• **What you are asked to do**: From the first line to the last, output the data exactly as it stands, minus its pictures.

(Object matching data)

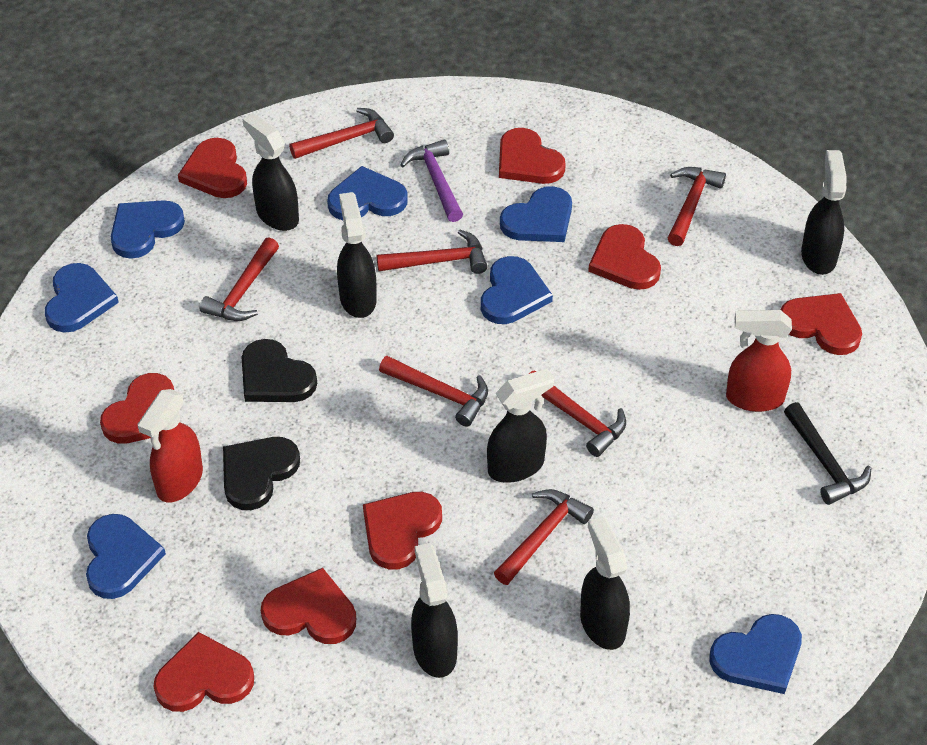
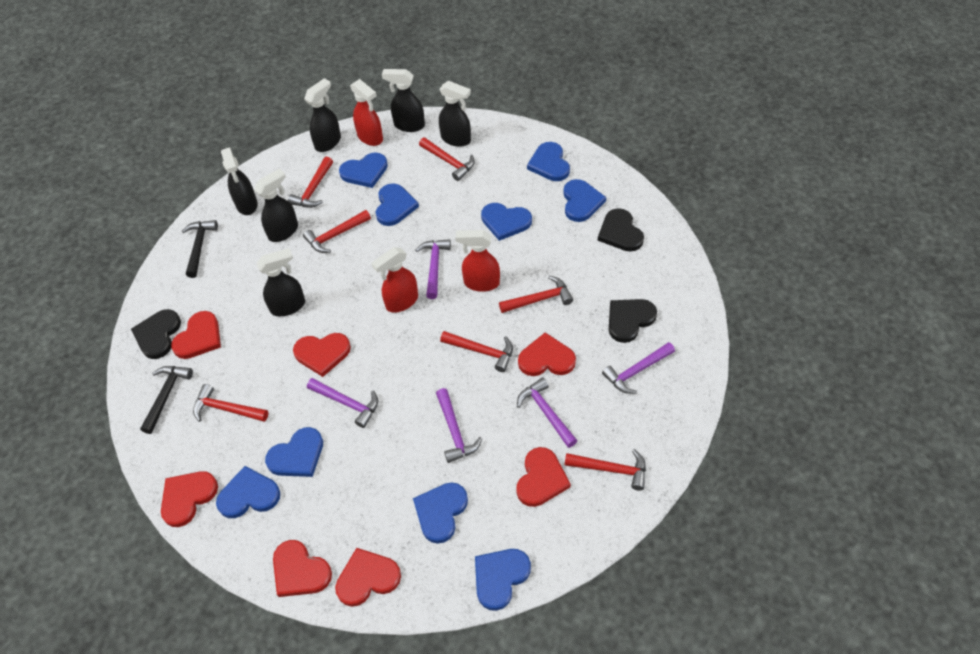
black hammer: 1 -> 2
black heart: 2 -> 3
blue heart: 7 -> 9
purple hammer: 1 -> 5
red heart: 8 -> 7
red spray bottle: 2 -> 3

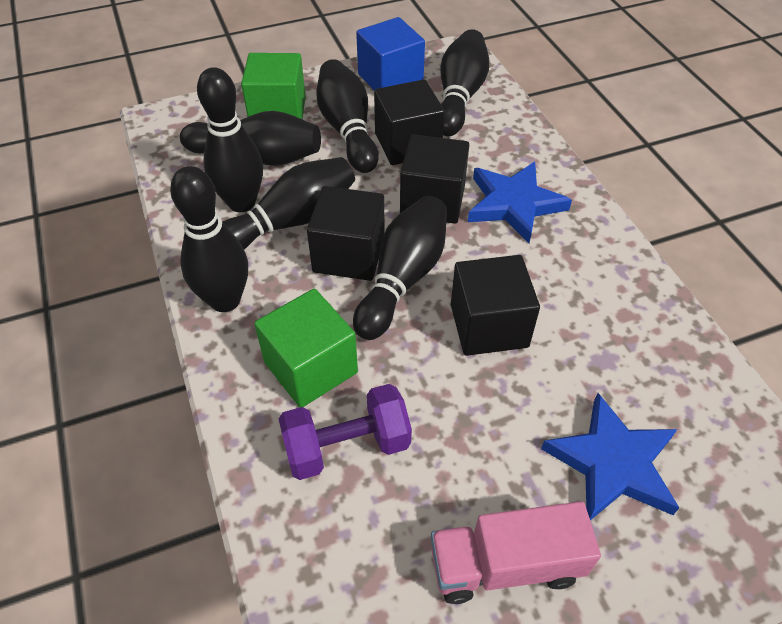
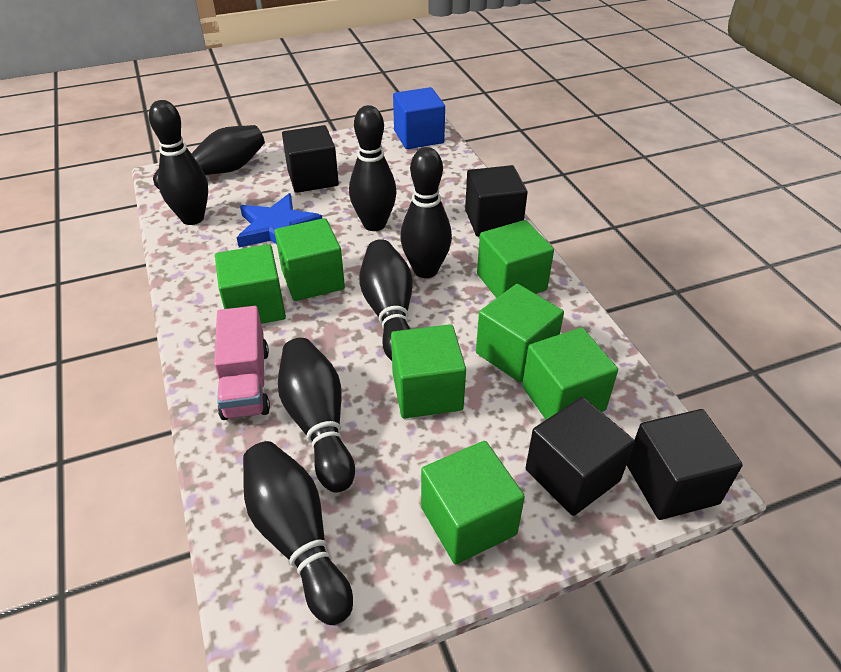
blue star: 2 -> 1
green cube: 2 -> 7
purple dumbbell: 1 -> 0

• **Reply**:
black hammer: 1 -> 2
black heart: 2 -> 3
blue heart: 7 -> 9
purple hammer: 1 -> 5
red heart: 8 -> 7
red spray bottle: 2 -> 3

blue star: 2 -> 1
green cube: 2 -> 7
purple dumbbell: 1 -> 0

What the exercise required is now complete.